**Work request**
Look through the data below and work out how many lines hold "brown"; state only the number.

**Dataset extract**

^^^^

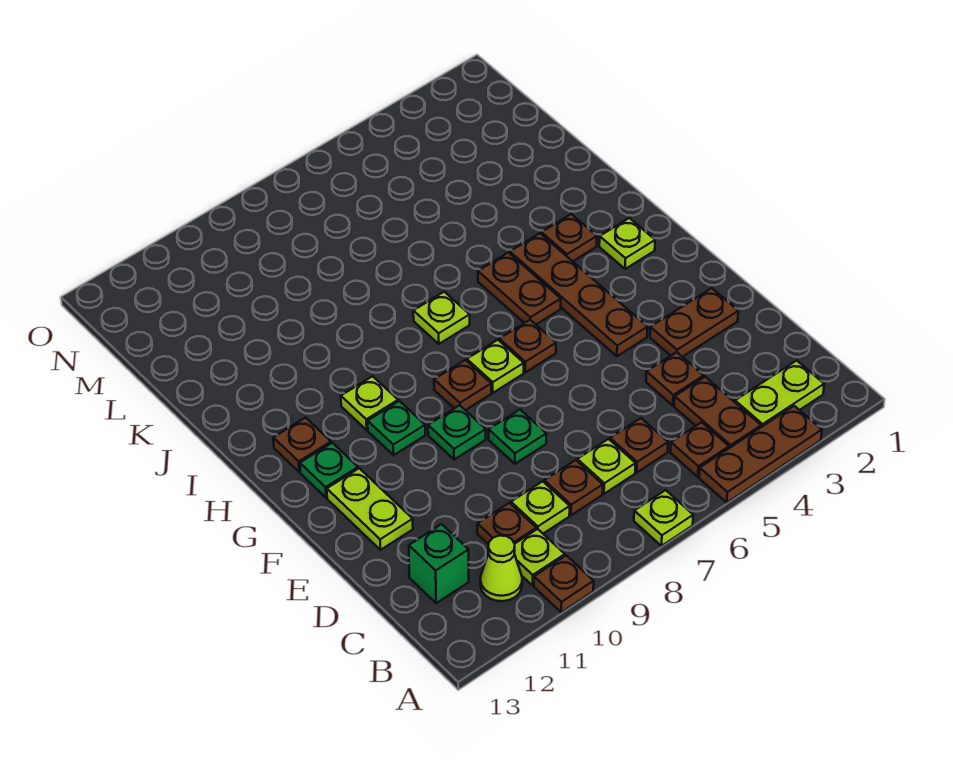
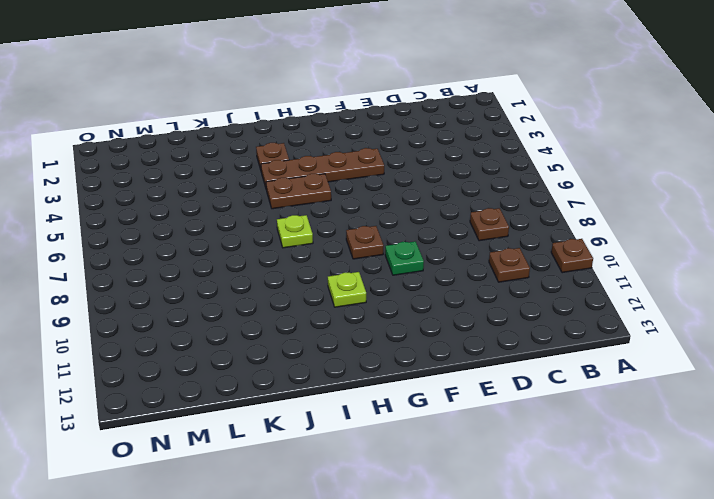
none -> brown plate A3:A5 level 1
none -> lime plate A7 level 1
none -> lime plate B2:B3 level 1
none -> brown plate B4:C4 level 1

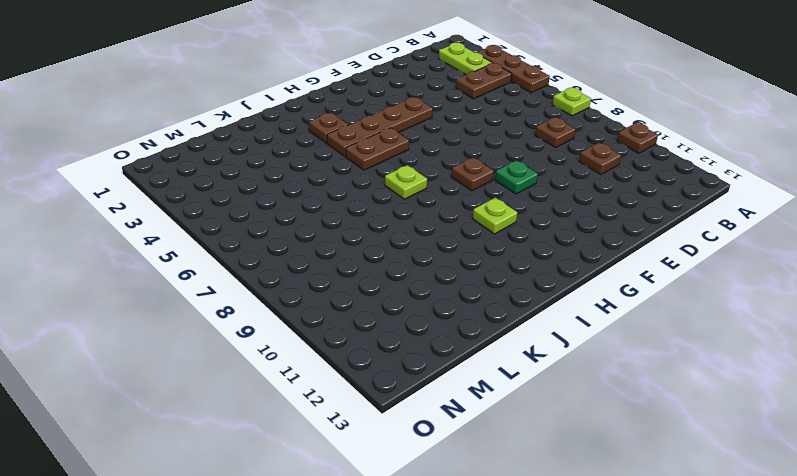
none -> brown plate B5 level 1
none -> lime plate B10 level 1
none -> lime cone B11 level 1
none -> brown plate C6 level 1

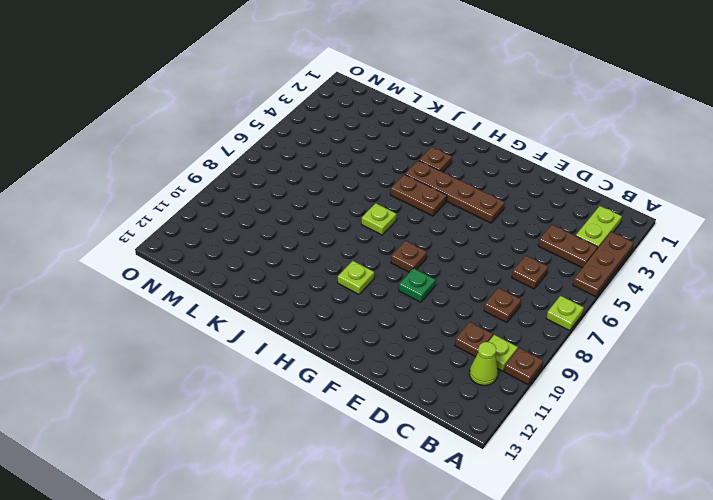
none -> brown plate B5 level 1
none -> lime plate C7 level 1
none -> lime plate C9 level 1
none -> green brick C12 level 1

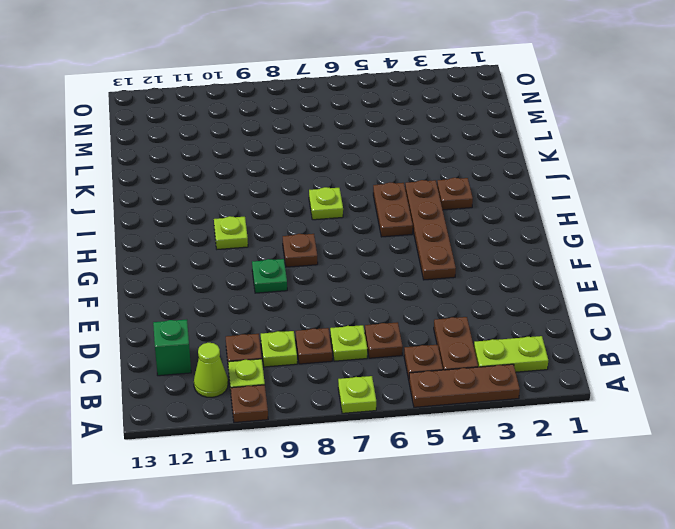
none -> brown plate D4 level 1
none -> brown plate E2:E3 level 1
none -> green plate E8 level 1
none -> lime plate E12:F12 level 1

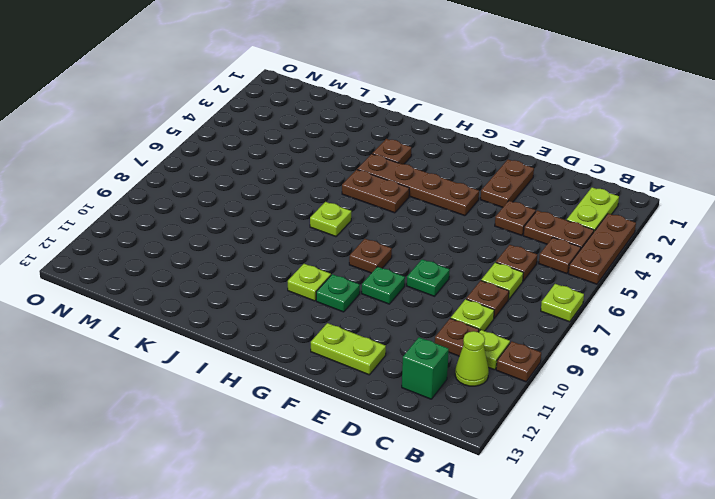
none -> brown plate G6 level 1
none -> lime plate G7 level 1
none -> green plate G12 level 1
none -> lime plate H2 level 1

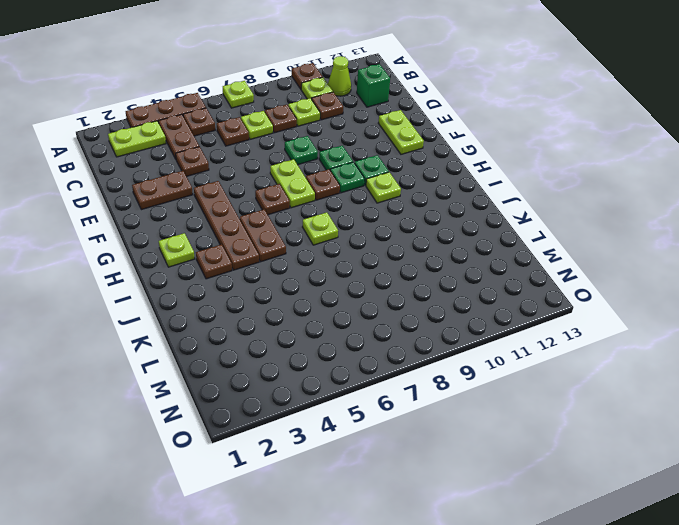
lime plate F7:G7 level 1 -> lime plate G7 level 1
green plate G9 level 1 -> green plate G12 level 1
none -> brown plate H12 level 1

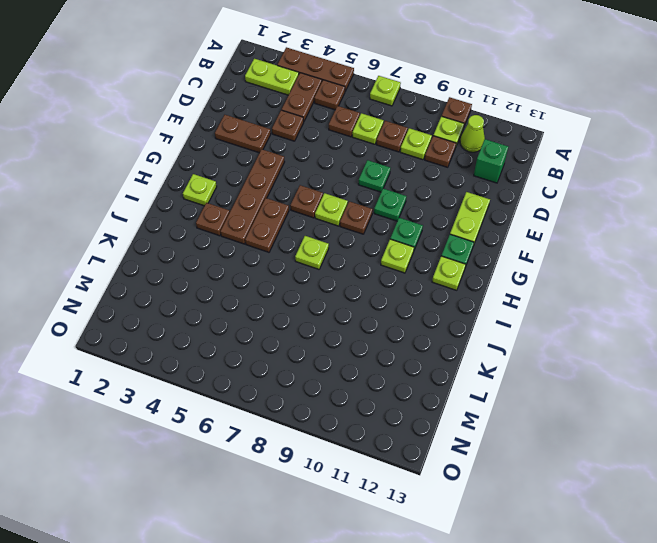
lime plate H12 level 1 -> brown plate H12 level 1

^^^^

**Result**
10